**Task goal:** Make an exact copy of all the records.

[Object state change records]
☆ ☆ ☆ ☆ ☆

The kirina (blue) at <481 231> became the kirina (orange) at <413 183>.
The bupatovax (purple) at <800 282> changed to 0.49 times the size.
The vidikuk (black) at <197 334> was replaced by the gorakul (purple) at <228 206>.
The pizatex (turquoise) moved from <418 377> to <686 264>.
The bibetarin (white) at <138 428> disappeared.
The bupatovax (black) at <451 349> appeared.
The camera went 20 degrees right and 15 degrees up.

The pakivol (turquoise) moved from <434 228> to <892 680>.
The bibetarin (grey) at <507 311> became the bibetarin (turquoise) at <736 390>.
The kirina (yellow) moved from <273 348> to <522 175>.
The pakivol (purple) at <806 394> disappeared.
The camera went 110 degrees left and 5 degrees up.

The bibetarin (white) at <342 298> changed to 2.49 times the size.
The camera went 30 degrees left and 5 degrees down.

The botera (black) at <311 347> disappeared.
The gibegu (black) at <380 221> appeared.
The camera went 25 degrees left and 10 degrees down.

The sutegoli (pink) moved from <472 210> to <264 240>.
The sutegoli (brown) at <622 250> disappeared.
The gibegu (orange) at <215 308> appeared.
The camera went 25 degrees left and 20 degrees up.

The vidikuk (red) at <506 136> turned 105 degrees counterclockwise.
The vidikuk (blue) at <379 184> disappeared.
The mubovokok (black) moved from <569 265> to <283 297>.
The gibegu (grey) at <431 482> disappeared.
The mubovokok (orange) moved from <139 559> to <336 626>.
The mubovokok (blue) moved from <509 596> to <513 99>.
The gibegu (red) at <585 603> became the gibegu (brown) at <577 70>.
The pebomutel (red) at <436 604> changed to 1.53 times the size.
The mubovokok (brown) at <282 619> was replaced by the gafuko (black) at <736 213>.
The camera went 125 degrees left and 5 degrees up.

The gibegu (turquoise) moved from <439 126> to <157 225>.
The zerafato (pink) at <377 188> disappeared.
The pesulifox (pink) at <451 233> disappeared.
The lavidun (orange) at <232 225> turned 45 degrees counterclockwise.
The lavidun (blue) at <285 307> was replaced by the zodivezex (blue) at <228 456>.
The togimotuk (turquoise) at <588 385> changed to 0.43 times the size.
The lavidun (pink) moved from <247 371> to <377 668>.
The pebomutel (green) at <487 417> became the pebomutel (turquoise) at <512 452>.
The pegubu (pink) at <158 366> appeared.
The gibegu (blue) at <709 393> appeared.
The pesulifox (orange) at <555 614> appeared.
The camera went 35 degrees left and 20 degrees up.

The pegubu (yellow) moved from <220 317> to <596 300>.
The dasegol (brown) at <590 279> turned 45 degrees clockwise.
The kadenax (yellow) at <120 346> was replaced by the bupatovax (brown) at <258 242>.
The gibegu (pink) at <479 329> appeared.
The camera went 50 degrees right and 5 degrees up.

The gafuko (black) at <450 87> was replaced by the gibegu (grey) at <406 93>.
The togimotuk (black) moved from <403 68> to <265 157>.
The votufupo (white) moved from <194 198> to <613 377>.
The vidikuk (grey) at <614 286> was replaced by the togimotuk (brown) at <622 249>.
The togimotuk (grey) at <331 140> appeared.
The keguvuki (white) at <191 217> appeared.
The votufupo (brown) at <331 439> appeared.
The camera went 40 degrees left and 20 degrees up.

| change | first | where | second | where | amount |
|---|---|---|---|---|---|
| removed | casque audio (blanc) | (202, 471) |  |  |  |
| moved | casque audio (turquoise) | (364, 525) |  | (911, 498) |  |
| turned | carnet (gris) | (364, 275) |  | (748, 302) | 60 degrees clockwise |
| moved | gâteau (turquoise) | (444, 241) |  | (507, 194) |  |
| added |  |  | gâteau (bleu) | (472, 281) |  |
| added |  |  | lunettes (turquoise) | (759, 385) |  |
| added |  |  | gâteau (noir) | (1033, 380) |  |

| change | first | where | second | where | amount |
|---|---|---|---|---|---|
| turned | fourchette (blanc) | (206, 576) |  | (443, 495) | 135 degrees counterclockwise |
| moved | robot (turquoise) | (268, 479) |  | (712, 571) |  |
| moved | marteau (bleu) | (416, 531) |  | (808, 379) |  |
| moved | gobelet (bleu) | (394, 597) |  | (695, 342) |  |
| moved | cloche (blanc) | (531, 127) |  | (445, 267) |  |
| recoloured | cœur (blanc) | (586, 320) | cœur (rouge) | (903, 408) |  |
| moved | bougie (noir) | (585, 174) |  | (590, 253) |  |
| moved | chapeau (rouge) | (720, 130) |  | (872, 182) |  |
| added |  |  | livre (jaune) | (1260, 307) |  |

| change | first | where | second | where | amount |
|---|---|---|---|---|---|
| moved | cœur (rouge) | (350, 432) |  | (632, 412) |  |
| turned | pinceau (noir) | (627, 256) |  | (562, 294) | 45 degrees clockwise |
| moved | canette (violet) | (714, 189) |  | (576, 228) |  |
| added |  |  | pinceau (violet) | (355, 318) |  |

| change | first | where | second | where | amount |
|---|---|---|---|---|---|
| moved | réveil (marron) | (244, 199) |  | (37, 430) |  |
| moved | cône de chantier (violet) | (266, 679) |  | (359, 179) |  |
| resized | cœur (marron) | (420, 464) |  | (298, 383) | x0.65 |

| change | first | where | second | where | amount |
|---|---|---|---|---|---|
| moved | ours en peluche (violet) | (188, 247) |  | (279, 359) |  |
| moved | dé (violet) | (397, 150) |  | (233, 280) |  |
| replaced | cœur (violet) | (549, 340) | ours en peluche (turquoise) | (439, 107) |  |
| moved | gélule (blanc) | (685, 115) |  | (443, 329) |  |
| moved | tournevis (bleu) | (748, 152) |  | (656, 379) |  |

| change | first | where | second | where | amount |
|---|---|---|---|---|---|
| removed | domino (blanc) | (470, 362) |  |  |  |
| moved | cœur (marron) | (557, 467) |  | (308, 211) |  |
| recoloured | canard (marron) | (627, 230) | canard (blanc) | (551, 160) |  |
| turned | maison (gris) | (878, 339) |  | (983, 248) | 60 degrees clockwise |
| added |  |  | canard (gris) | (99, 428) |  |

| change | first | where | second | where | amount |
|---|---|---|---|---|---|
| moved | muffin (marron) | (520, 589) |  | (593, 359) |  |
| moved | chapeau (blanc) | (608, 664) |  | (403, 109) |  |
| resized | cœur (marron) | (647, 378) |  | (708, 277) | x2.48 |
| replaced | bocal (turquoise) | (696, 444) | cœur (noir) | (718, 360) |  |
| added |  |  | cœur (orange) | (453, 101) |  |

☆ ☆ ☆ ☆ ☆

**Output:**
The kirina (blue) at <481 231> became the kirina (orange) at <413 183>.
The bupatovax (purple) at <800 282> changed to 0.49 times the size.
The vidikuk (black) at <197 334> was replaced by the gorakul (purple) at <228 206>.
The pizatex (turquoise) moved from <418 377> to <686 264>.
The bibetarin (white) at <138 428> disappeared.
The bupatovax (black) at <451 349> appeared.
The camera went 20 degrees right and 15 degrees up.

The pakivol (turquoise) moved from <434 228> to <892 680>.
The bibetarin (grey) at <507 311> became the bibetarin (turquoise) at <736 390>.
The kirina (yellow) moved from <273 348> to <522 175>.
The pakivol (purple) at <806 394> disappeared.
The camera went 110 degrees left and 5 degrees up.

The bibetarin (white) at <342 298> changed to 2.49 times the size.
The camera went 30 degrees left and 5 degrees down.

The botera (black) at <311 347> disappeared.
The gibegu (black) at <380 221> appeared.
The camera went 25 degrees left and 10 degrees down.

The sutegoli (pink) moved from <472 210> to <264 240>.
The sutegoli (brown) at <622 250> disappeared.
The gibegu (orange) at <215 308> appeared.
The camera went 25 degrees left and 20 degrees up.

The vidikuk (red) at <506 136> turned 105 degrees counterclockwise.
The vidikuk (blue) at <379 184> disappeared.
The mubovokok (black) moved from <569 265> to <283 297>.
The gibegu (grey) at <431 482> disappeared.
The mubovokok (orange) moved from <139 559> to <336 626>.
The mubovokok (blue) moved from <509 596> to <513 99>.
The gibegu (red) at <585 603> became the gibegu (brown) at <577 70>.
The pebomutel (red) at <436 604> changed to 1.53 times the size.
The mubovokok (brown) at <282 619> was replaced by the gafuko (black) at <736 213>.
The camera went 125 degrees left and 5 degrees up.

The gibegu (turquoise) moved from <439 126> to <157 225>.
The zerafato (pink) at <377 188> disappeared.
The pesulifox (pink) at <451 233> disappeared.
The lavidun (orange) at <232 225> turned 45 degrees counterclockwise.
The lavidun (blue) at <285 307> was replaced by the zodivezex (blue) at <228 456>.
The togimotuk (turquoise) at <588 385> changed to 0.43 times the size.
The lavidun (pink) moved from <247 371> to <377 668>.
The pebomutel (green) at <487 417> became the pebomutel (turquoise) at <512 452>.
The pegubu (pink) at <158 366> appeared.
The gibegu (blue) at <709 393> appeared.
The pesulifox (orange) at <555 614> appeared.
The camera went 35 degrees left and 20 degrees up.

The pegubu (yellow) moved from <220 317> to <596 300>.
The dasegol (brown) at <590 279> turned 45 degrees clockwise.
The kadenax (yellow) at <120 346> was replaced by the bupatovax (brown) at <258 242>.
The gibegu (pink) at <479 329> appeared.
The camera went 50 degrees right and 5 degrees up.

The gafuko (black) at <450 87> was replaced by the gibegu (grey) at <406 93>.
The togimotuk (black) moved from <403 68> to <265 157>.
The votufupo (white) moved from <194 198> to <613 377>.
The vidikuk (grey) at <614 286> was replaced by the togimotuk (brown) at <622 249>.
The togimotuk (grey) at <331 140> appeared.
The keguvuki (white) at <191 217> appeared.
The votufupo (brown) at <331 439> appeared.
The camera went 40 degrees left and 20 degrees up.

| change | first | where | second | where | amount |
|---|---|---|---|---|---|
| removed | casque audio (blanc) | (202, 471) |  |  |  |
| moved | casque audio (turquoise) | (364, 525) |  | (911, 498) |  |
| turned | carnet (gris) | (364, 275) |  | (748, 302) | 60 degrees clockwise |
| moved | gâteau (turquoise) | (444, 241) |  | (507, 194) |  |
| added |  |  | gâteau (bleu) | (472, 281) |  |
| added |  |  | lunettes (turquoise) | (759, 385) |  |
| added |  |  | gâteau (noir) | (1033, 380) |  |

| change | first | where | second | where | amount |
|---|---|---|---|---|---|
| turned | fourchette (blanc) | (206, 576) |  | (443, 495) | 135 degrees counterclockwise |
| moved | robot (turquoise) | (268, 479) |  | (712, 571) |  |
| moved | marteau (bleu) | (416, 531) |  | (808, 379) |  |
| moved | gobelet (bleu) | (394, 597) |  | (695, 342) |  |
| moved | cloche (blanc) | (531, 127) |  | (445, 267) |  |
| recoloured | cœur (blanc) | (586, 320) | cœur (rouge) | (903, 408) |  |
| moved | bougie (noir) | (585, 174) |  | (590, 253) |  |
| moved | chapeau (rouge) | (720, 130) |  | (872, 182) |  |
| added |  |  | livre (jaune) | (1260, 307) |  |

| change | first | where | second | where | amount |
|---|---|---|---|---|---|
| moved | cœur (rouge) | (350, 432) |  | (632, 412) |  |
| turned | pinceau (noir) | (627, 256) |  | (562, 294) | 45 degrees clockwise |
| moved | canette (violet) | (714, 189) |  | (576, 228) |  |
| added |  |  | pinceau (violet) | (355, 318) |  |

| change | first | where | second | where | amount |
|---|---|---|---|---|---|
| moved | réveil (marron) | (244, 199) |  | (37, 430) |  |
| moved | cône de chantier (violet) | (266, 679) |  | (359, 179) |  |
| resized | cœur (marron) | (420, 464) |  | (298, 383) | x0.65 |

| change | first | where | second | where | amount |
|---|---|---|---|---|---|
| moved | ours en peluche (violet) | (188, 247) |  | (279, 359) |  |
| moved | dé (violet) | (397, 150) |  | (233, 280) |  |
| replaced | cœur (violet) | (549, 340) | ours en peluche (turquoise) | (439, 107) |  |
| moved | gélule (blanc) | (685, 115) |  | (443, 329) |  |
| moved | tournevis (bleu) | (748, 152) |  | (656, 379) |  |

| change | first | where | second | where | amount |
|---|---|---|---|---|---|
| removed | domino (blanc) | (470, 362) |  |  |  |
| moved | cœur (marron) | (557, 467) |  | (308, 211) |  |
| recoloured | canard (marron) | (627, 230) | canard (blanc) | (551, 160) |  |
| turned | maison (gris) | (878, 339) |  | (983, 248) | 60 degrees clockwise |
| added |  |  | canard (gris) | (99, 428) |  |

| change | first | where | second | where | amount |
|---|---|---|---|---|---|
| moved | muffin (marron) | (520, 589) |  | (593, 359) |  |
| moved | chapeau (blanc) | (608, 664) |  | (403, 109) |  |
| resized | cœur (marron) | (647, 378) |  | (708, 277) | x2.48 |
| replaced | bocal (turquoise) | (696, 444) | cœur (noir) | (718, 360) |  |
| added |  |  | cœur (orange) | (453, 101) |  |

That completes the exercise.